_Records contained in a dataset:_

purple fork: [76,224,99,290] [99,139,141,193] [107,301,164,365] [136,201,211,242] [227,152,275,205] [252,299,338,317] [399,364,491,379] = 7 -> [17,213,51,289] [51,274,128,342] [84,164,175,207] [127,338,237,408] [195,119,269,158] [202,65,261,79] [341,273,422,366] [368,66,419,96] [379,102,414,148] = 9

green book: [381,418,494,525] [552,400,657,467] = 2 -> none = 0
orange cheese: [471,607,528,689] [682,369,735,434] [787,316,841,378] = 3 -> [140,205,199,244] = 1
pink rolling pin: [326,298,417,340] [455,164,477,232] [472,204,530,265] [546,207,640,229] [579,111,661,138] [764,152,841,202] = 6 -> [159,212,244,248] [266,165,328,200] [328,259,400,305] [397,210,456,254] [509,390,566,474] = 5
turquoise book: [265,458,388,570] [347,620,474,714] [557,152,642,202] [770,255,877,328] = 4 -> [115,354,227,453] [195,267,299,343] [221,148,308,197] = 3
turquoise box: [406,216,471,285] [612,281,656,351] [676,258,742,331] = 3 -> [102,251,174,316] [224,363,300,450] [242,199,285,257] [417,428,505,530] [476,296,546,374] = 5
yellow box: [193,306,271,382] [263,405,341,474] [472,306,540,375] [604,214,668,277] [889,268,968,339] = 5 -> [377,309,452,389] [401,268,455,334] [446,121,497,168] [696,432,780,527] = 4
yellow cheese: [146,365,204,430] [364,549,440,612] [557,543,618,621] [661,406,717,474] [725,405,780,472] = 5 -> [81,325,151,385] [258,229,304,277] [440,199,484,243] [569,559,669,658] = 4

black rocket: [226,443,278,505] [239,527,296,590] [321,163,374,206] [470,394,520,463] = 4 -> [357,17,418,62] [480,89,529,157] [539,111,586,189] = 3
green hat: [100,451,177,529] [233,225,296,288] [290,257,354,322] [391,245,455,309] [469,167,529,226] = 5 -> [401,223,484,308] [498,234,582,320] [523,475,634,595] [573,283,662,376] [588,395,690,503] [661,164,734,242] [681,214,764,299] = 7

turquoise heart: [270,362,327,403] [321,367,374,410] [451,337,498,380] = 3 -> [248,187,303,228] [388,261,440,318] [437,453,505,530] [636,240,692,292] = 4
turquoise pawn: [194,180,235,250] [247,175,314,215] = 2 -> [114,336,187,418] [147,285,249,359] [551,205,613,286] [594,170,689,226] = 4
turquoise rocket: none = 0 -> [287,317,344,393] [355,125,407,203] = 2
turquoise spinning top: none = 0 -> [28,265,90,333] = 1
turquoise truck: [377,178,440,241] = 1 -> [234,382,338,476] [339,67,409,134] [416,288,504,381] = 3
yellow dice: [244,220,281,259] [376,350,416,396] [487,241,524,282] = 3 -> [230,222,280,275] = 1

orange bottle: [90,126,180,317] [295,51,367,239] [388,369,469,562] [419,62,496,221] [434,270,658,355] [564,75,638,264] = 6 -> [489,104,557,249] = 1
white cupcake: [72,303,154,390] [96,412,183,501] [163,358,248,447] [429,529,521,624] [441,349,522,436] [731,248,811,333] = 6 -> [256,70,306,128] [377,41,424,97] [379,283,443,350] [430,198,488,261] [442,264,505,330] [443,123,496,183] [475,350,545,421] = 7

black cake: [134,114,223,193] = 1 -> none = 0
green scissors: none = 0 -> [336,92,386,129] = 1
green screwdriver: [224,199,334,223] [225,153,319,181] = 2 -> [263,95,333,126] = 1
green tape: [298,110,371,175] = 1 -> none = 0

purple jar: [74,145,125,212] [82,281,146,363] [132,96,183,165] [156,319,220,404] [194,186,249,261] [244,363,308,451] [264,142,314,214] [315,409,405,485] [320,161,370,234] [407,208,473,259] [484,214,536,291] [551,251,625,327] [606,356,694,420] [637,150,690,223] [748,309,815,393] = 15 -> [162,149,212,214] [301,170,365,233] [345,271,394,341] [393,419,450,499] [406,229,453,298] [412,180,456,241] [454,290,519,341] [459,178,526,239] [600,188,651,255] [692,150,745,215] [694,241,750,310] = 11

_WORK TASK:_ The reply should hold only the lines from the top of the records through the line that has "turquoise truck: [377,178,440,241]", each one exact.

_REPLY:_
purple fork: [76,224,99,290] [99,139,141,193] [107,301,164,365] [136,201,211,242] [227,152,275,205] [252,299,338,317] [399,364,491,379] = 7 -> [17,213,51,289] [51,274,128,342] [84,164,175,207] [127,338,237,408] [195,119,269,158] [202,65,261,79] [341,273,422,366] [368,66,419,96] [379,102,414,148] = 9

green book: [381,418,494,525] [552,400,657,467] = 2 -> none = 0
orange cheese: [471,607,528,689] [682,369,735,434] [787,316,841,378] = 3 -> [140,205,199,244] = 1
pink rolling pin: [326,298,417,340] [455,164,477,232] [472,204,530,265] [546,207,640,229] [579,111,661,138] [764,152,841,202] = 6 -> [159,212,244,248] [266,165,328,200] [328,259,400,305] [397,210,456,254] [509,390,566,474] = 5
turquoise book: [265,458,388,570] [347,620,474,714] [557,152,642,202] [770,255,877,328] = 4 -> [115,354,227,453] [195,267,299,343] [221,148,308,197] = 3
turquoise box: [406,216,471,285] [612,281,656,351] [676,258,742,331] = 3 -> [102,251,174,316] [224,363,300,450] [242,199,285,257] [417,428,505,530] [476,296,546,374] = 5
yellow box: [193,306,271,382] [263,405,341,474] [472,306,540,375] [604,214,668,277] [889,268,968,339] = 5 -> [377,309,452,389] [401,268,455,334] [446,121,497,168] [696,432,780,527] = 4
yellow cheese: [146,365,204,430] [364,549,440,612] [557,543,618,621] [661,406,717,474] [725,405,780,472] = 5 -> [81,325,151,385] [258,229,304,277] [440,199,484,243] [569,559,669,658] = 4

black rocket: [226,443,278,505] [239,527,296,590] [321,163,374,206] [470,394,520,463] = 4 -> [357,17,418,62] [480,89,529,157] [539,111,586,189] = 3
green hat: [100,451,177,529] [233,225,296,288] [290,257,354,322] [391,245,455,309] [469,167,529,226] = 5 -> [401,223,484,308] [498,234,582,320] [523,475,634,595] [573,283,662,376] [588,395,690,503] [661,164,734,242] [681,214,764,299] = 7

turquoise heart: [270,362,327,403] [321,367,374,410] [451,337,498,380] = 3 -> [248,187,303,228] [388,261,440,318] [437,453,505,530] [636,240,692,292] = 4
turquoise pawn: [194,180,235,250] [247,175,314,215] = 2 -> [114,336,187,418] [147,285,249,359] [551,205,613,286] [594,170,689,226] = 4
turquoise rocket: none = 0 -> [287,317,344,393] [355,125,407,203] = 2
turquoise spinning top: none = 0 -> [28,265,90,333] = 1
turquoise truck: [377,178,440,241] = 1 -> [234,382,338,476] [339,67,409,134] [416,288,504,381] = 3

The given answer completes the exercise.